Shape position tracking data
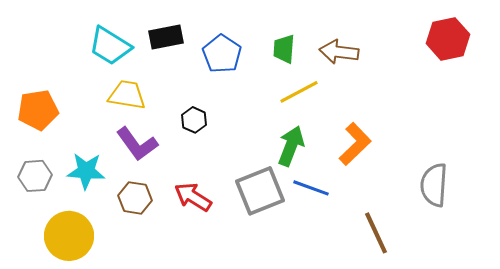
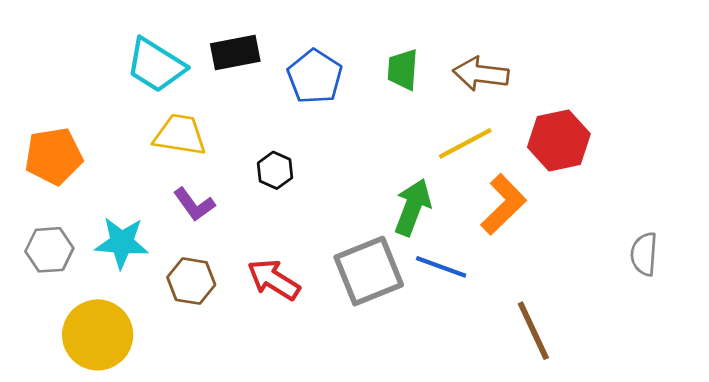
red hexagon: (448, 39) -> (559, 141), moved
yellow line: (299, 92) -> (465, 143), moved
purple L-shape: (137, 144) -> (194, 204), size x0.7
gray semicircle: (434, 185) -> (644, 254), moved, size x0.7

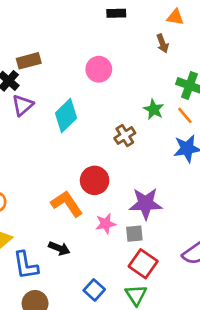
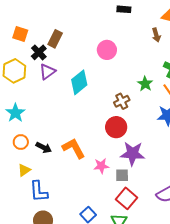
brown rectangle: (29, 61) -> (55, 39), turned -54
red circle: (95, 180) -> (116, 127), moved
black arrow: (59, 248) -> (44, 148), moved

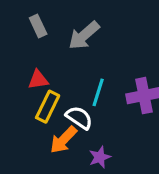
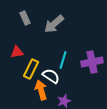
red triangle: (38, 80) -> (17, 52), moved
orange arrow: (63, 140) -> (41, 90), turned 120

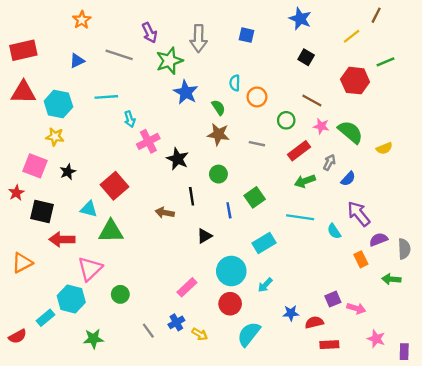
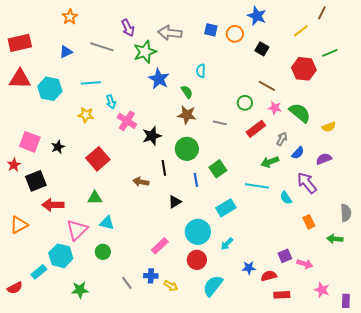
gray arrow: (199, 39) -> (170, 33), turned 95
orange circle: (257, 97) -> (235, 34), moved
yellow star: (55, 137) -> (86, 115), moved
pink cross: (148, 141) -> (127, 121), turned -30
black star: (178, 159) -> (152, 136), turned 30
green circle: (218, 174) -> (187, 149), size x1.5
green arrow: (305, 181) -> (270, 162), moved
cyan triangle: (89, 209) -> (107, 223), moved
black square: (42, 211) -> (36, 181), turned -35
green triangle: (111, 231) -> (95, 198), size x0.7
purple semicircle: (378, 239) -> (324, 159), moved
blue cross: (176, 322) -> (151, 276), turned 32

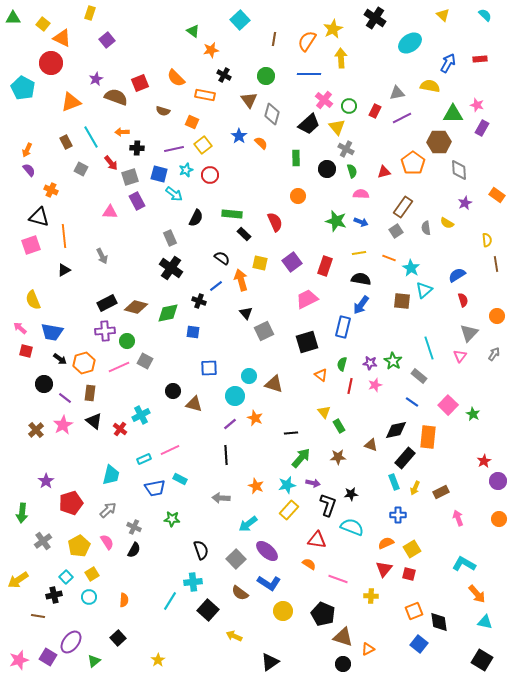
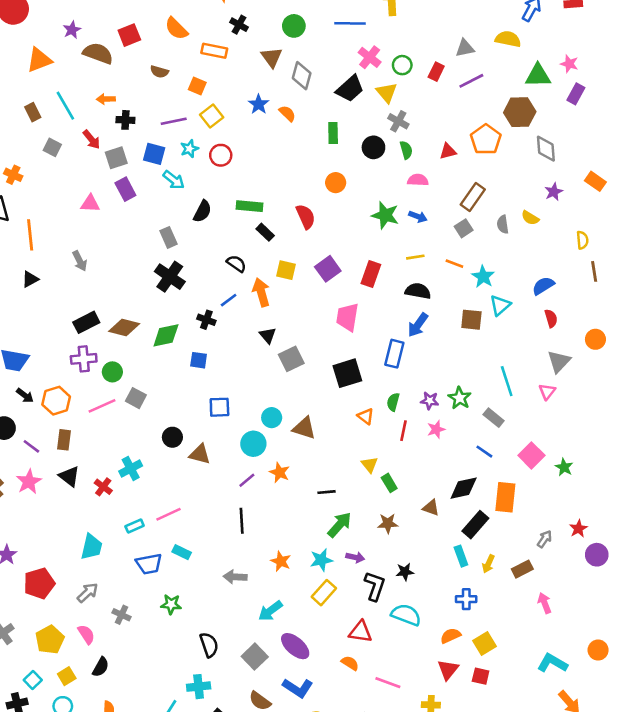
pink trapezoid: (307, 299) -> (347, 317), turned -55
gray arrow: (494, 354) -> (545, 539), moved
orange circle: (499, 519) -> (598, 650), moved
black semicircle: (134, 550) -> (101, 667), moved

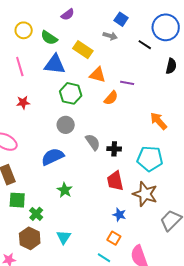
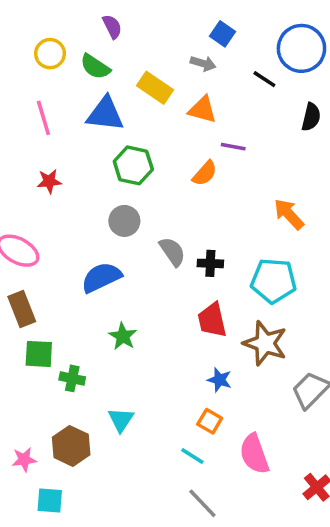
purple semicircle: (68, 15) -> (112, 27), moved, turned -80
orange triangle: (98, 75) -> (202, 110), moved
green cross: (36, 214) -> (72, 378), turned -32
brown hexagon: (30, 238) -> (71, 446), moved

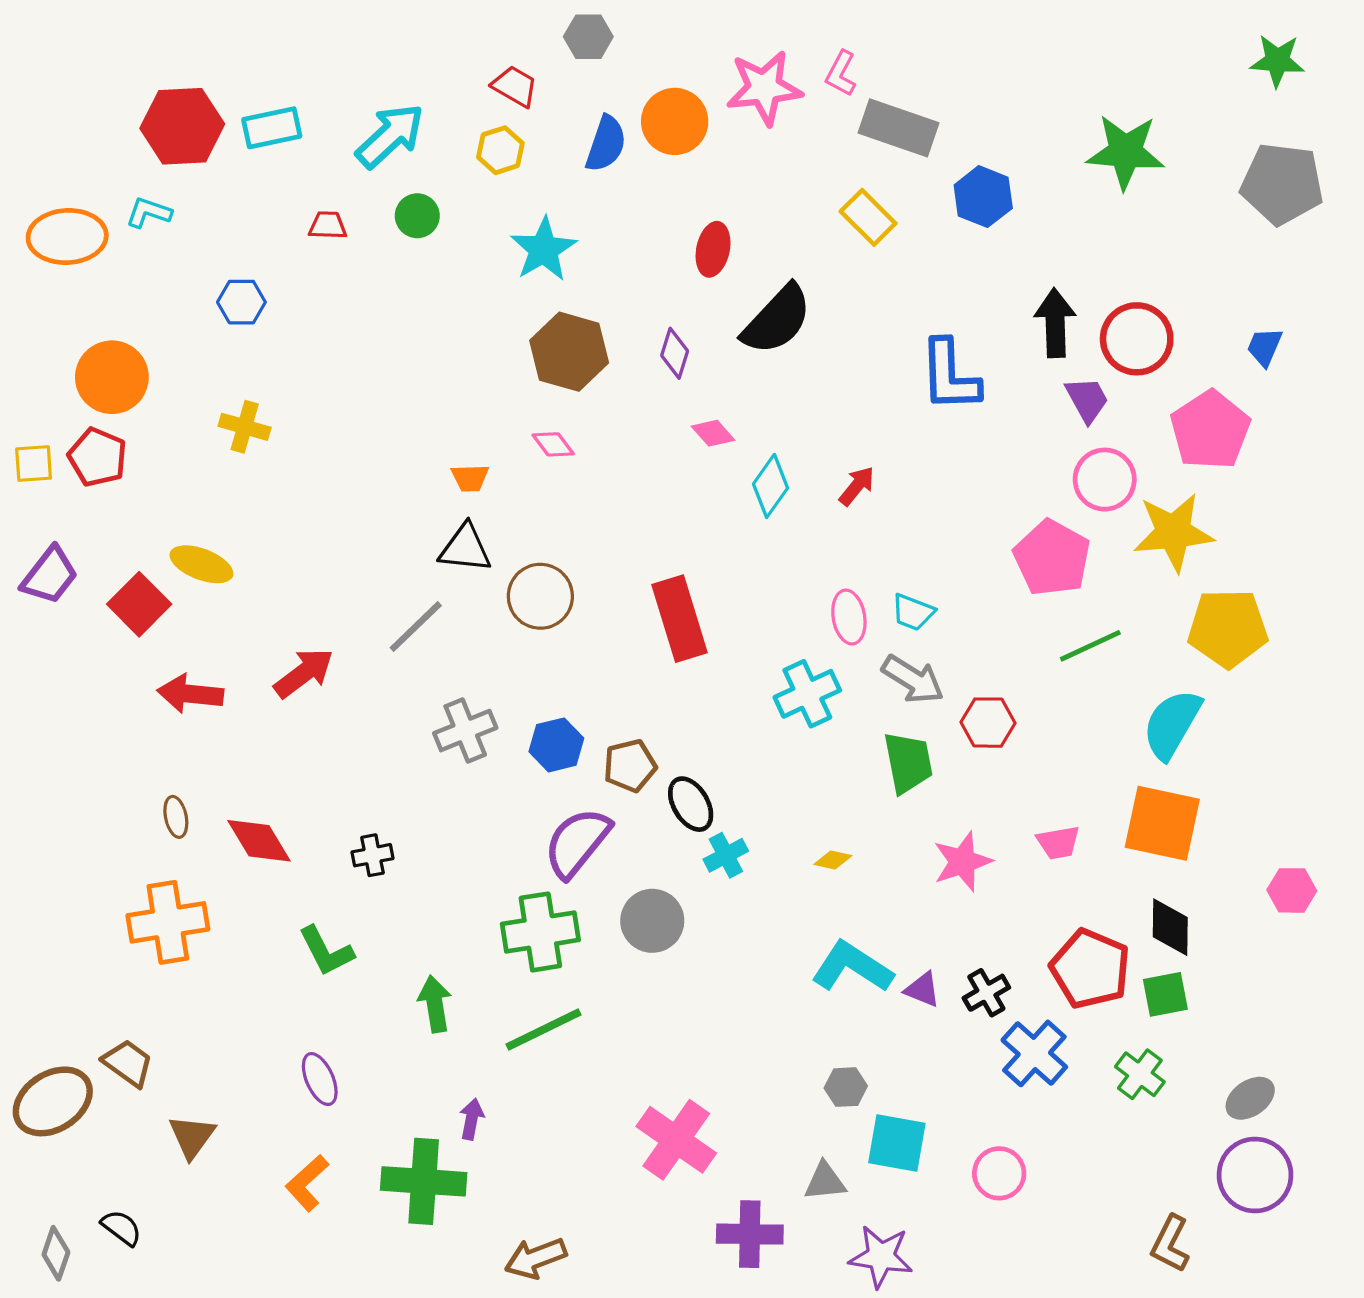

» **What you should do**: Word for word, repeat all the data, but not its images.

» **Result**:
red hexagon: (448, 39) -> (559, 141), moved
yellow line: (299, 92) -> (465, 143), moved
purple L-shape: (137, 144) -> (194, 204), size x0.7
gray semicircle: (434, 185) -> (644, 254), moved, size x0.7

brown rectangle: (29, 61) -> (55, 39), turned -54
red circle: (95, 180) -> (116, 127), moved
black arrow: (59, 248) -> (44, 148), moved

red triangle: (38, 80) -> (17, 52), moved
orange arrow: (63, 140) -> (41, 90), turned 120

gray arrow: (199, 39) -> (170, 33), turned 95
orange circle: (257, 97) -> (235, 34), moved
yellow star: (55, 137) -> (86, 115), moved
pink cross: (148, 141) -> (127, 121), turned -30
black star: (178, 159) -> (152, 136), turned 30
green circle: (218, 174) -> (187, 149), size x1.5
green arrow: (305, 181) -> (270, 162), moved
cyan triangle: (89, 209) -> (107, 223), moved
black square: (42, 211) -> (36, 181), turned -35
green triangle: (111, 231) -> (95, 198), size x0.7
purple semicircle: (378, 239) -> (324, 159), moved
blue cross: (176, 322) -> (151, 276), turned 32

pink trapezoid: (307, 299) -> (347, 317), turned -55
gray arrow: (494, 354) -> (545, 539), moved
orange circle: (499, 519) -> (598, 650), moved
black semicircle: (134, 550) -> (101, 667), moved

purple semicircle: (68, 15) -> (112, 27), moved, turned -80
orange triangle: (98, 75) -> (202, 110), moved
green cross: (36, 214) -> (72, 378), turned -32
brown hexagon: (30, 238) -> (71, 446), moved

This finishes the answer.